▶ _Directions for this task_
Would you please output the records exactly as they appear below?

▶ _Record excerpts_

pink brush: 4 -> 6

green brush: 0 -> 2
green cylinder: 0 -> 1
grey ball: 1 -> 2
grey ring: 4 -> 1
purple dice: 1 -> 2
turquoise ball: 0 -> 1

▶ _Exercise response_
pink brush: 4 -> 6

green brush: 0 -> 2
green cylinder: 0 -> 1
grey ball: 1 -> 2
grey ring: 4 -> 1
purple dice: 1 -> 2
turquoise ball: 0 -> 1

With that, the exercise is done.